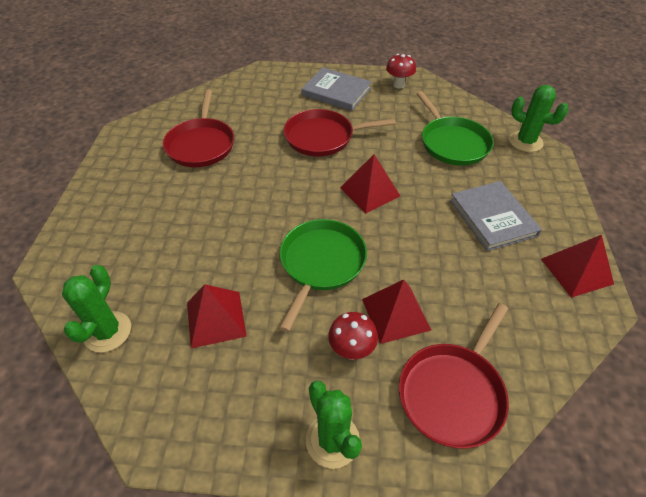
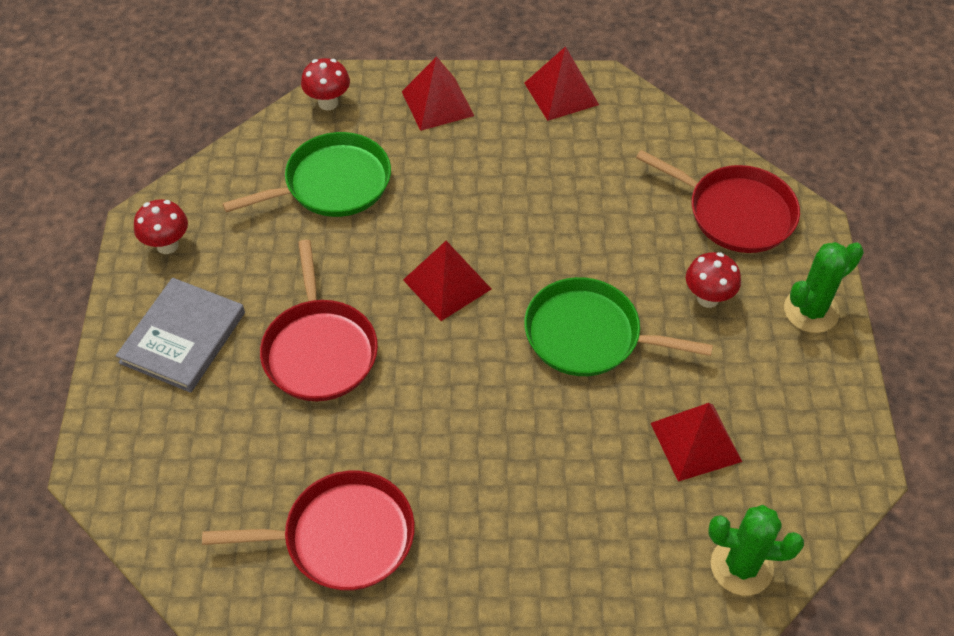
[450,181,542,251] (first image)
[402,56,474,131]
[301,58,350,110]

==

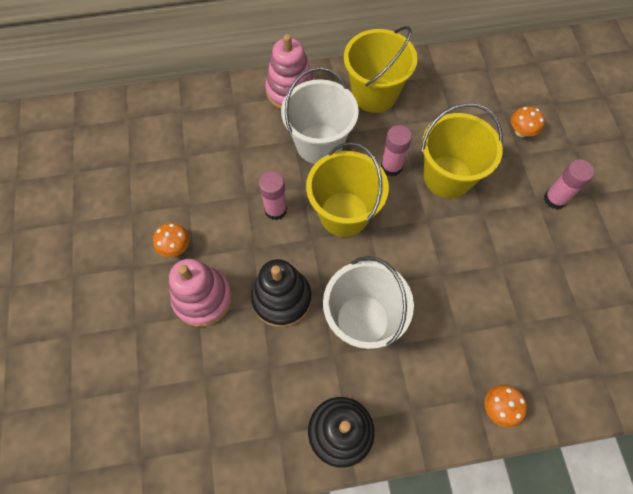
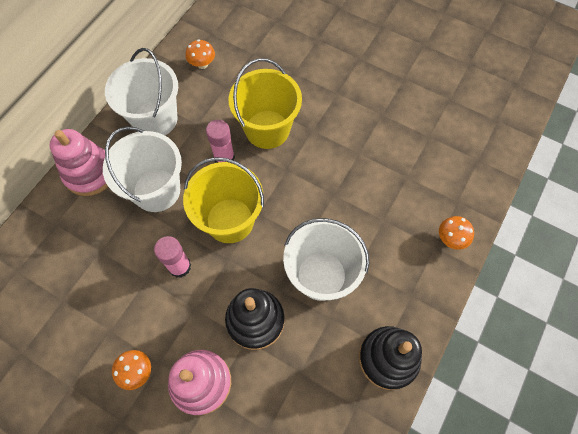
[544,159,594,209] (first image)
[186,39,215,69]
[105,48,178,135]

◆ **TASK**
Check each line of the listing above for the string "first" and return those that contain it.

◆ **RESPONSE FOR THIS EXERCISE**
[450,181,542,251] (first image)
[544,159,594,209] (first image)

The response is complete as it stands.